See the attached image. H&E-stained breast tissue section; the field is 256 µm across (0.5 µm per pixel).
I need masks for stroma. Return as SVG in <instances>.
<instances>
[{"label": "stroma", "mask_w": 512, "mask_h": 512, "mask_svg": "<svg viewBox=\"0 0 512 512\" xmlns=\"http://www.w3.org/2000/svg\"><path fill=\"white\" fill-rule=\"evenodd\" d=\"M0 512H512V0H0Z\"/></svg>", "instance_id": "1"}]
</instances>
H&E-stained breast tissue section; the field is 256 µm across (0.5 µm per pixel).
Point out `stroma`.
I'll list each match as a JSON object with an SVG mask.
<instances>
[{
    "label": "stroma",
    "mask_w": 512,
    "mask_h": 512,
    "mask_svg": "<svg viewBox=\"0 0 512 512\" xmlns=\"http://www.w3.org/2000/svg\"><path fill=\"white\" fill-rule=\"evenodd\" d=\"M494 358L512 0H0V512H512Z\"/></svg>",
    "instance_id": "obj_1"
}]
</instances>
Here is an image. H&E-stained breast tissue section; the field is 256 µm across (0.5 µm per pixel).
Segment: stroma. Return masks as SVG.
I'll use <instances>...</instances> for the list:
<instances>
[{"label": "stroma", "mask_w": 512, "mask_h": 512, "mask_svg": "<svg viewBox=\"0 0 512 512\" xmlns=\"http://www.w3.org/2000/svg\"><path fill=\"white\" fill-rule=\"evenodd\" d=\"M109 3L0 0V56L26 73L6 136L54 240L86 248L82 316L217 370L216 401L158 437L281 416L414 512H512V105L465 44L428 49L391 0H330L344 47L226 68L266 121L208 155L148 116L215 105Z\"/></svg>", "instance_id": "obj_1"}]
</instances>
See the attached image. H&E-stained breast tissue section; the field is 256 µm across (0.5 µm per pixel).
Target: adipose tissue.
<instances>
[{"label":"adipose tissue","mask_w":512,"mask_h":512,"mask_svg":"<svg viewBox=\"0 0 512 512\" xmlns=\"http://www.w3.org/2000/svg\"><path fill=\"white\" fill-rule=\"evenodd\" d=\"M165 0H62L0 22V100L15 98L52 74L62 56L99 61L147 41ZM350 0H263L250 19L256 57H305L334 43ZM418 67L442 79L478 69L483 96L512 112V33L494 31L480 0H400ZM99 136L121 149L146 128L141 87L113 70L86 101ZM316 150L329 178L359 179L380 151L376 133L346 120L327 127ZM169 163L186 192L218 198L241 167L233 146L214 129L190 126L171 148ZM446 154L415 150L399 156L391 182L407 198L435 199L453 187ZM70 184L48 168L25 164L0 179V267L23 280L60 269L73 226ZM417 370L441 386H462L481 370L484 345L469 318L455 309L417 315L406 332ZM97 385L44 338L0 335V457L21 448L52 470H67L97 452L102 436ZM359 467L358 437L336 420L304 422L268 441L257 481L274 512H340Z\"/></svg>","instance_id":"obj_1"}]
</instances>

━━━━━━━━

§ **Your goal**
Retype the listing. Match it exactly.

§ **Worked answer**
See the attached image. H&E-stained breast tissue section; the field is 256 µm across (0.5 µm per pixel).
I need masks for stroma. Return as SVG in <instances>.
<instances>
[{"label": "stroma", "mask_w": 512, "mask_h": 512, "mask_svg": "<svg viewBox=\"0 0 512 512\" xmlns=\"http://www.w3.org/2000/svg\"><path fill=\"white\" fill-rule=\"evenodd\" d=\"M0 512H512V0H0Z\"/></svg>", "instance_id": "1"}]
</instances>
H&E-stained breast tissue section; the field is 256 µm across (0.5 µm per pixel).
Point out `stroma`.
I'll list each match as a JSON object with an SVG mask.
<instances>
[{
    "label": "stroma",
    "mask_w": 512,
    "mask_h": 512,
    "mask_svg": "<svg viewBox=\"0 0 512 512\" xmlns=\"http://www.w3.org/2000/svg\"><path fill=\"white\" fill-rule=\"evenodd\" d=\"M494 358L512 0H0V512H512Z\"/></svg>",
    "instance_id": "obj_1"
}]
</instances>
Here is an image. H&E-stained breast tissue section; the field is 256 µm across (0.5 µm per pixel).
Segment: stroma. Return masks as SVG.
I'll use <instances>...</instances> for the list:
<instances>
[{"label": "stroma", "mask_w": 512, "mask_h": 512, "mask_svg": "<svg viewBox=\"0 0 512 512\" xmlns=\"http://www.w3.org/2000/svg\"><path fill=\"white\" fill-rule=\"evenodd\" d=\"M109 3L0 0V56L26 73L6 136L54 240L86 248L82 316L217 370L216 401L158 437L281 416L414 512H512V105L465 44L428 49L391 0H330L344 47L226 68L266 121L208 155L148 116L215 105Z\"/></svg>", "instance_id": "obj_1"}]
</instances>
See the attached image. H&E-stained breast tissue section; the field is 256 µm across (0.5 µm per pixel).
Target: adipose tissue.
<instances>
[{"label":"adipose tissue","mask_w":512,"mask_h":512,"mask_svg":"<svg viewBox=\"0 0 512 512\" xmlns=\"http://www.w3.org/2000/svg\"><path fill=\"white\" fill-rule=\"evenodd\" d=\"M165 0H62L0 22V100L15 98L52 74L62 56L99 61L147 41ZM350 0H263L250 19L256 57H305L334 43ZM418 67L442 79L478 69L483 96L512 112V33L494 31L480 0H400ZM99 136L121 149L146 128L141 87L113 70L86 101ZM316 150L329 178L359 179L380 151L376 133L346 120L327 127ZM169 163L186 192L218 198L241 167L233 146L214 129L190 126L171 148ZM446 154L415 150L399 156L391 182L407 198L435 199L453 187ZM70 184L48 168L25 164L0 179V267L23 280L60 269L73 226ZM417 370L441 386H462L481 370L484 345L469 318L455 309L417 315L406 332ZM97 385L44 338L0 335V457L21 448L52 470H67L97 452L102 436ZM359 467L358 437L336 420L304 422L268 441L257 481L274 512H340Z\"/></svg>","instance_id":"obj_1"}]
</instances>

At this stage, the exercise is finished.